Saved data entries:
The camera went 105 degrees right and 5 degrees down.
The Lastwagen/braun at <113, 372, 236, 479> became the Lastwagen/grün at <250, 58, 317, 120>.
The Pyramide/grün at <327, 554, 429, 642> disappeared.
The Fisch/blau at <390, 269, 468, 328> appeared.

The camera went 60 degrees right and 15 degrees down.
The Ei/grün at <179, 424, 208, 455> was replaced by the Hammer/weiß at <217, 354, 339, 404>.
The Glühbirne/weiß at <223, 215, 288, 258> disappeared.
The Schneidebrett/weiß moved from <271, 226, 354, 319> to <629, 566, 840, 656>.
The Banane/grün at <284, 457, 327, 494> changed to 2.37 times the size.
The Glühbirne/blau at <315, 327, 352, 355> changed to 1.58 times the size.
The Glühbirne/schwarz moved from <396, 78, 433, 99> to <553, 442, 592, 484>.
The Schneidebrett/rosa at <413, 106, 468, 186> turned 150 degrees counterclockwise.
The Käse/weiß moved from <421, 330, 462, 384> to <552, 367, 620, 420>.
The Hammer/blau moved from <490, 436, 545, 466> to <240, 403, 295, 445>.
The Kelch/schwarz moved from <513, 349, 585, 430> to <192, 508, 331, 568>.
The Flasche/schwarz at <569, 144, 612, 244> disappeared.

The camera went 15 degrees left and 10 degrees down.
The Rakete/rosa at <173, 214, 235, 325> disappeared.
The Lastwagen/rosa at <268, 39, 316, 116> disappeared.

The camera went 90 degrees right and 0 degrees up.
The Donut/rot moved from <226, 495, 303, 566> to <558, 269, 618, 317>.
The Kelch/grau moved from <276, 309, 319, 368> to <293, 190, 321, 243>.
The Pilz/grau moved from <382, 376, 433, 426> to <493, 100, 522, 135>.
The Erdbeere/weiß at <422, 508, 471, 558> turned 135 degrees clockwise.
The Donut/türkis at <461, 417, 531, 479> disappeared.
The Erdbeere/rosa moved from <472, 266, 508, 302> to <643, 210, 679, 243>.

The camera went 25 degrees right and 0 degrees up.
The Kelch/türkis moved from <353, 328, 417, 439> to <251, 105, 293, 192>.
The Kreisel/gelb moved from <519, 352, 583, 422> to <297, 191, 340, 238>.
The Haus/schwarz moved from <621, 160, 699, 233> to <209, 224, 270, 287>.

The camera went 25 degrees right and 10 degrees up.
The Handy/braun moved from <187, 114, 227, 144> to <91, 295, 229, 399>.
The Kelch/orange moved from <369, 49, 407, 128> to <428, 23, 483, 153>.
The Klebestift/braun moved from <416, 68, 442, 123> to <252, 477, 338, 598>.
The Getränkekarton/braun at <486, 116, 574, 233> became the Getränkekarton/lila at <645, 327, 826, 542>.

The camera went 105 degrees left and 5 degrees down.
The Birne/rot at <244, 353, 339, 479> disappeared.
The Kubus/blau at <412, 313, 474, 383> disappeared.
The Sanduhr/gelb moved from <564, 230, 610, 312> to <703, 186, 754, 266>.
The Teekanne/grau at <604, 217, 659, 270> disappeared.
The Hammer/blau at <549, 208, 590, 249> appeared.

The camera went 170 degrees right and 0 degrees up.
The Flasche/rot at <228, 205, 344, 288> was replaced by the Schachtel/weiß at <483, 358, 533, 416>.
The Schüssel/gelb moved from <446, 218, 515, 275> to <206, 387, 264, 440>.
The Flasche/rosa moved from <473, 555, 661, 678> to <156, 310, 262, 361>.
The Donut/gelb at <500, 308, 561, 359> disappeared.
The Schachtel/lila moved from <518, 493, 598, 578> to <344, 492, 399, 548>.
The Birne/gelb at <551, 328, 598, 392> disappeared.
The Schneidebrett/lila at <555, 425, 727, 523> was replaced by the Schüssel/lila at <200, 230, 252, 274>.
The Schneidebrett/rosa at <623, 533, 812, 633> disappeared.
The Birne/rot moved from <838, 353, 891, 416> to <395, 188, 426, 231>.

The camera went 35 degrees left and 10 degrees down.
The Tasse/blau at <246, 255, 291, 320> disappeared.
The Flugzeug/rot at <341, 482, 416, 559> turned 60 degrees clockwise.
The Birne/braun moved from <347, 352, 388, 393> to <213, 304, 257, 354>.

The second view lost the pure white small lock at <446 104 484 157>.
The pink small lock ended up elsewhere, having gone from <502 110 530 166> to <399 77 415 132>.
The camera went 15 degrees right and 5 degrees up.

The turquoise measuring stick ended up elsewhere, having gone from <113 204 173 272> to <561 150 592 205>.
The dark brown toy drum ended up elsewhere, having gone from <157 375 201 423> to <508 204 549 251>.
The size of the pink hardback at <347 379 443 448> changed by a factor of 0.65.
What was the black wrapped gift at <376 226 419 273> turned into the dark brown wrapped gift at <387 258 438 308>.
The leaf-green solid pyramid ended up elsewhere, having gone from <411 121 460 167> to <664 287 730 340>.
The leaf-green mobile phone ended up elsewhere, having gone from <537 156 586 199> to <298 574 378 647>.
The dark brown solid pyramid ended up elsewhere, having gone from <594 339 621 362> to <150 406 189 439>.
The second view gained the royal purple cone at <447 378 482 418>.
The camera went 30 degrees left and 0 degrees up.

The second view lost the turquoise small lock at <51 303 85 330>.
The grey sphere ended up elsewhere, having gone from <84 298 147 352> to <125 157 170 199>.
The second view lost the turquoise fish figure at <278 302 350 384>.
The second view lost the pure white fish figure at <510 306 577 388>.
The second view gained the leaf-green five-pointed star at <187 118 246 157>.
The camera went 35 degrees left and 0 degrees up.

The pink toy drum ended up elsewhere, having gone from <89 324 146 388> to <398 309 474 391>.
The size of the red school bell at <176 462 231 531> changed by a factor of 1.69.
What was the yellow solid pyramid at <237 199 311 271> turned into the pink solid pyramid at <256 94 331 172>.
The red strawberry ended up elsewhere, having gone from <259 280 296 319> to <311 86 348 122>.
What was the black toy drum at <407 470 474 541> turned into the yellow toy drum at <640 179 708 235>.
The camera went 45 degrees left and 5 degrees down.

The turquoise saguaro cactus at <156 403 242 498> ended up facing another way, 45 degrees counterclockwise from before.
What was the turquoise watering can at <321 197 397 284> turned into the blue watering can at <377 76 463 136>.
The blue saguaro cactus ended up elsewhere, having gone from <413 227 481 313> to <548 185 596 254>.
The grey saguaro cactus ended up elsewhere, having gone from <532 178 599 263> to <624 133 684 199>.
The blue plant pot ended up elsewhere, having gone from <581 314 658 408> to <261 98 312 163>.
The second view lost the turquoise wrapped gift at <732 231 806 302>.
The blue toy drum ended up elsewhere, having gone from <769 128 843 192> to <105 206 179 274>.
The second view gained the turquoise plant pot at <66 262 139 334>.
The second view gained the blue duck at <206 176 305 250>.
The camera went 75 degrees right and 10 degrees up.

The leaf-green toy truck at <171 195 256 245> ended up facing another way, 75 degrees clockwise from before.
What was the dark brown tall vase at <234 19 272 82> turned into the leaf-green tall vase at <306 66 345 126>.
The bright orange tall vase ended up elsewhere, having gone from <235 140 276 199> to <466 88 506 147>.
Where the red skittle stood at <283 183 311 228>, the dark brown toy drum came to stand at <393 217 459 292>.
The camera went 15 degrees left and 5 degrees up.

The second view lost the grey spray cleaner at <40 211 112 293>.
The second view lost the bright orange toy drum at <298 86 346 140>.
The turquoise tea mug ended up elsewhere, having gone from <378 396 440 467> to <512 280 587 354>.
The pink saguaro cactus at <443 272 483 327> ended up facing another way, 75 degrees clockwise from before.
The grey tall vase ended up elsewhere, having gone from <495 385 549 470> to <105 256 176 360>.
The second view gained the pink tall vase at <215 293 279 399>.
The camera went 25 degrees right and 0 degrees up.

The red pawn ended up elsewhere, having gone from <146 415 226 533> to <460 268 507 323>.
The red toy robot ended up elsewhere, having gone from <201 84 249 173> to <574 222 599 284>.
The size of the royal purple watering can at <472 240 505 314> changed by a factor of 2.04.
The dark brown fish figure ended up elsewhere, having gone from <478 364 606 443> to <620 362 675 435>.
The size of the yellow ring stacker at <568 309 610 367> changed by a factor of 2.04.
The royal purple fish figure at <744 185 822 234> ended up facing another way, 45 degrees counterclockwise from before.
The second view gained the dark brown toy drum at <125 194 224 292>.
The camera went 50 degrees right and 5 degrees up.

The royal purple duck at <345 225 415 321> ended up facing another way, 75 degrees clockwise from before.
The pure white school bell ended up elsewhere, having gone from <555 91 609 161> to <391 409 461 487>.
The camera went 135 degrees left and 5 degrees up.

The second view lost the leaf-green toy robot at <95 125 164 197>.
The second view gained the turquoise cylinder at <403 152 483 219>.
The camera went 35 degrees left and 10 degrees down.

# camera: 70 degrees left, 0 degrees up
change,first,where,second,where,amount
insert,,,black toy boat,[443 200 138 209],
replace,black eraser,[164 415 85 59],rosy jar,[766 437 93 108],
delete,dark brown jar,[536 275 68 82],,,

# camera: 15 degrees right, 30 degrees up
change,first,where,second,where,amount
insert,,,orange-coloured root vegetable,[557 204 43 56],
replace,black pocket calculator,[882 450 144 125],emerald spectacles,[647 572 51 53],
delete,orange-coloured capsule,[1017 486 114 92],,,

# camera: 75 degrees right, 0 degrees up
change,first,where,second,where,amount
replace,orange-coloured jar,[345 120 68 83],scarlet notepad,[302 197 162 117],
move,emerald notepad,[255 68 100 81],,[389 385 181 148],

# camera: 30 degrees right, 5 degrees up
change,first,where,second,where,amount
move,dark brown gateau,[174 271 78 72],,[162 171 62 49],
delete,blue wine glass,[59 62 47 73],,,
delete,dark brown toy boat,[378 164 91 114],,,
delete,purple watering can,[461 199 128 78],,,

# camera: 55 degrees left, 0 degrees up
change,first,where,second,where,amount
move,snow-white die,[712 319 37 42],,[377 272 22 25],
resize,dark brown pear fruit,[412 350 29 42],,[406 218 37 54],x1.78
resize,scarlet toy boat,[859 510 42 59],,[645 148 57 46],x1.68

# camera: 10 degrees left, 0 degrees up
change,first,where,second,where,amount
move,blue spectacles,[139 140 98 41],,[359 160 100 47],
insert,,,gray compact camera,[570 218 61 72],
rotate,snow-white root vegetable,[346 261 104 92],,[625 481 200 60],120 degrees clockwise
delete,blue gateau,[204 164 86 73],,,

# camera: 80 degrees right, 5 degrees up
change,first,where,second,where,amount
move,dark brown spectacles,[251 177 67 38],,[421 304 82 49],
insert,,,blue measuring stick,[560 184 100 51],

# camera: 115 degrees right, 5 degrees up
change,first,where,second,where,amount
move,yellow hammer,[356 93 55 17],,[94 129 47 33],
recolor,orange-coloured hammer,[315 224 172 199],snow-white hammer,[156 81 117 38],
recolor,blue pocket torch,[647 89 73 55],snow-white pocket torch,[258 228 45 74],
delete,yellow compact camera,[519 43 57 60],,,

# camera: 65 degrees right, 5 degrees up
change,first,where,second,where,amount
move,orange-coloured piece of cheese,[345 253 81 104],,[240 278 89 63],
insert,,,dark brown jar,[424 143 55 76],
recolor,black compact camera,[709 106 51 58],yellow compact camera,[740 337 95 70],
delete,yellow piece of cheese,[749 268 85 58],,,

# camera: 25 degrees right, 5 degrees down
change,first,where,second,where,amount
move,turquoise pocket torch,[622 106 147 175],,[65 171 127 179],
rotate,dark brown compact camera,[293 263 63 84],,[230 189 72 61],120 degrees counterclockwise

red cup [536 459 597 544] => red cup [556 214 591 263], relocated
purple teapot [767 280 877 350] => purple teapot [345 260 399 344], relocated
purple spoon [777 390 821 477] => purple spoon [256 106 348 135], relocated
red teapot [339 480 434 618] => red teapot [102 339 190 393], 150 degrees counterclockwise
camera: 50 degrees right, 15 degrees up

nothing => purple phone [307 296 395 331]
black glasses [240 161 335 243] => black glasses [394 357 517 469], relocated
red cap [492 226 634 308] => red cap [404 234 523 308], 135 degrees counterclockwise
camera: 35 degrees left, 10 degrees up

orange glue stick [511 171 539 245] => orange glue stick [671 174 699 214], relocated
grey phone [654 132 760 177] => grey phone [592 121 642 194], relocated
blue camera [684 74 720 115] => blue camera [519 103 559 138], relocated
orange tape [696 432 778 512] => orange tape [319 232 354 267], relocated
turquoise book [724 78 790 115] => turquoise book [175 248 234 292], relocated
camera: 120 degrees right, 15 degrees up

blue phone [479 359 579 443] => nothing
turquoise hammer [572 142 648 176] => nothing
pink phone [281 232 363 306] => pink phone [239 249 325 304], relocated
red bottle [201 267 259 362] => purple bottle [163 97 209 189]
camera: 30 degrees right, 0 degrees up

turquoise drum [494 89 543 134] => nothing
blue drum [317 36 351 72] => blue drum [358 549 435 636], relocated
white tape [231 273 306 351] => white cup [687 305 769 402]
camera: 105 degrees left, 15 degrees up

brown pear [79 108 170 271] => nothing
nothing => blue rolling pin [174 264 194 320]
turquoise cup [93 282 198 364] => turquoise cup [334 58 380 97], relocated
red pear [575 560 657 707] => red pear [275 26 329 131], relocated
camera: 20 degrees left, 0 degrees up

Problem to solve: Reproduce the records above exactly, from the first line through the line containing "The camera went 60", and output nothing else.

Output of the task:
The camera went 105 degrees right and 5 degrees down.
The Lastwagen/braun at <113, 372, 236, 479> became the Lastwagen/grün at <250, 58, 317, 120>.
The Pyramide/grün at <327, 554, 429, 642> disappeared.
The Fisch/blau at <390, 269, 468, 328> appeared.

The camera went 60 degrees right and 15 degrees down.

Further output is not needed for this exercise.